Segment Start: Exercise data

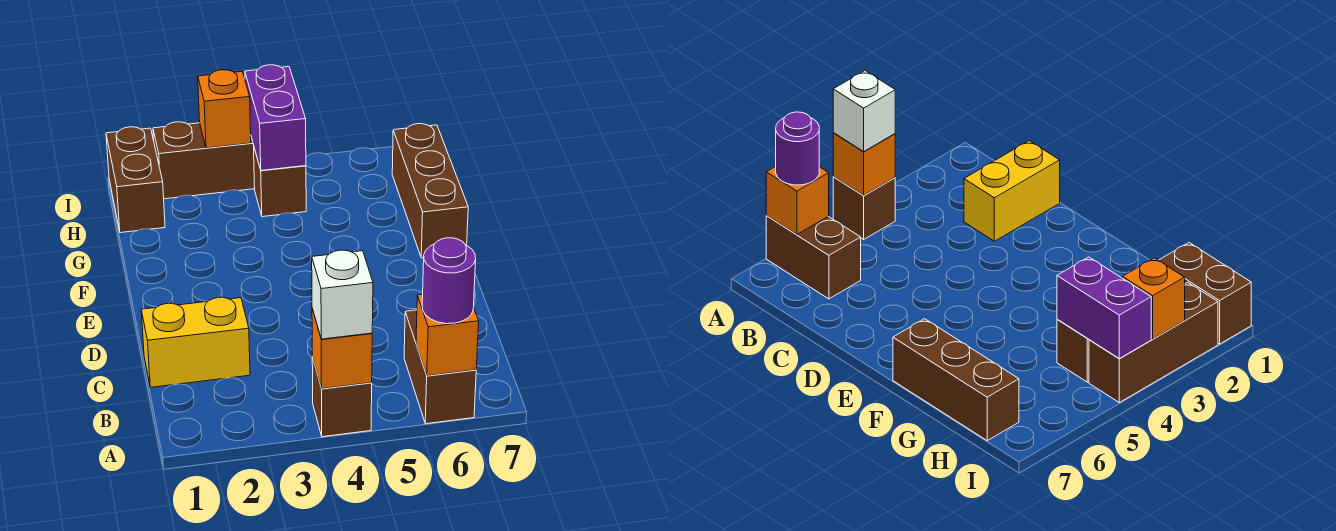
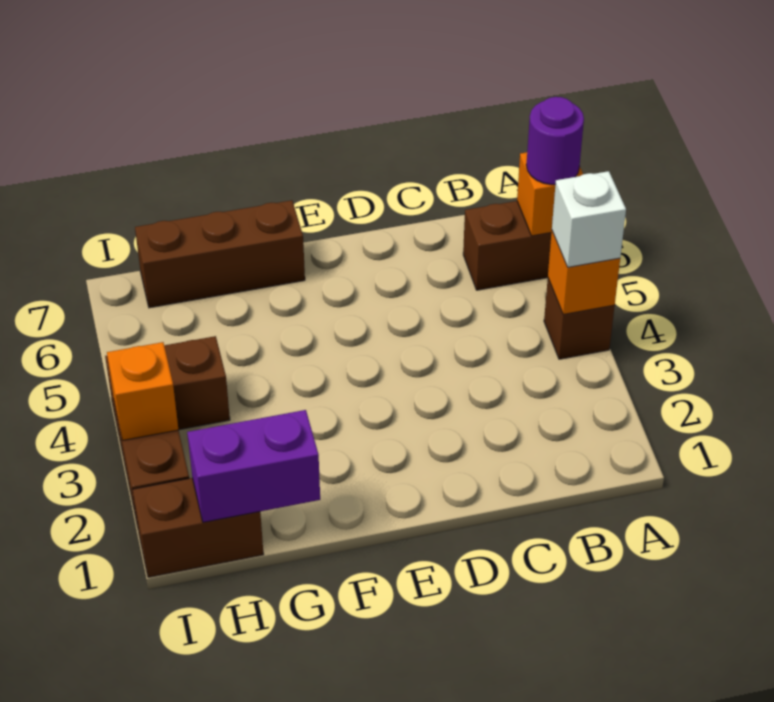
yellow brick C1:C2 level 1 -> none
purple brick H4:I4 level 2 -> purple brick G1:H1 level 2

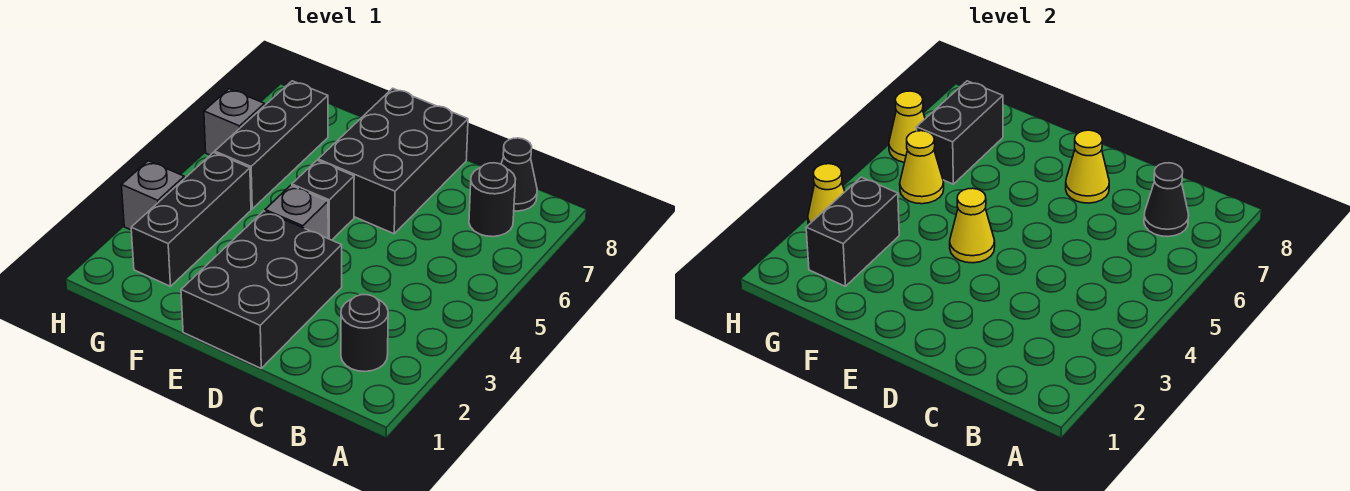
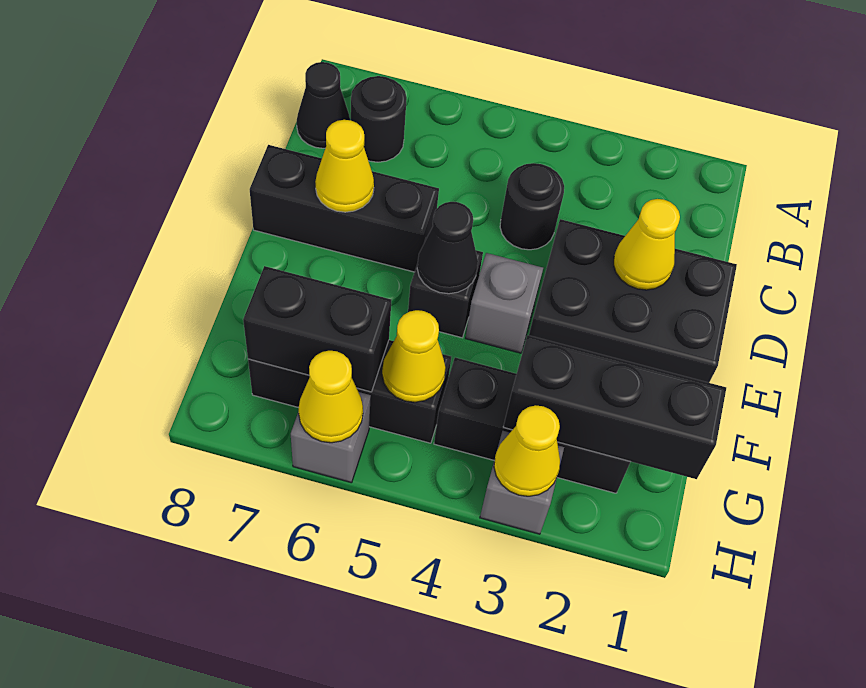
black round brick B2 level 1 -> black round brick C4 level 1
black cone B7 level 2 -> black cone E5 level 2
black brick D6:E8 level 1 -> black brick D6:D8 level 1
yellow cone E4 level 2 -> yellow cone D2 level 2
black brick G2:G3 level 2 -> black brick G1:G3 level 2

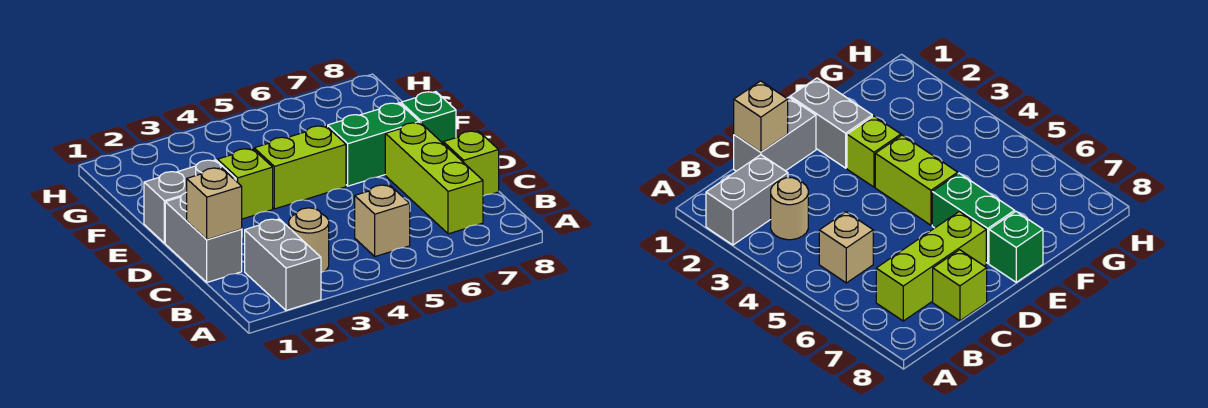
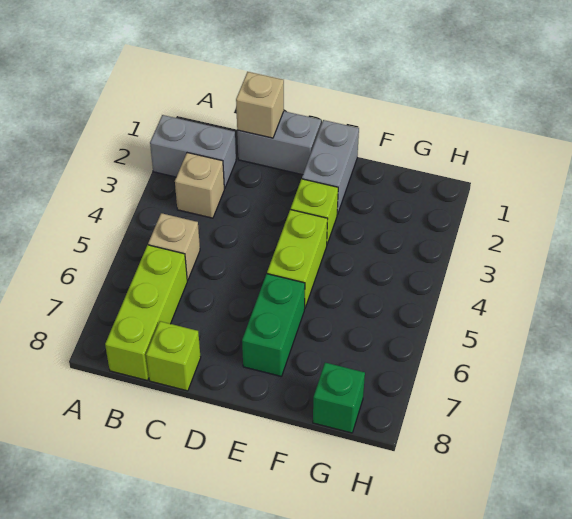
tan round brick B3 level 1 -> tan brick B3 level 1
lime brick B7:D7 level 1 -> lime brick B6:B8 level 1
green brick E8 level 1 -> green brick G8 level 1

Segment End: Exercise data

Above are some records; copy exactly the lines from the one with "black round brick B2" through the one with "yellow cone E4", both included, and no others.

black round brick B2 level 1 -> black round brick C4 level 1
black cone B7 level 2 -> black cone E5 level 2
black brick D6:E8 level 1 -> black brick D6:D8 level 1
yellow cone E4 level 2 -> yellow cone D2 level 2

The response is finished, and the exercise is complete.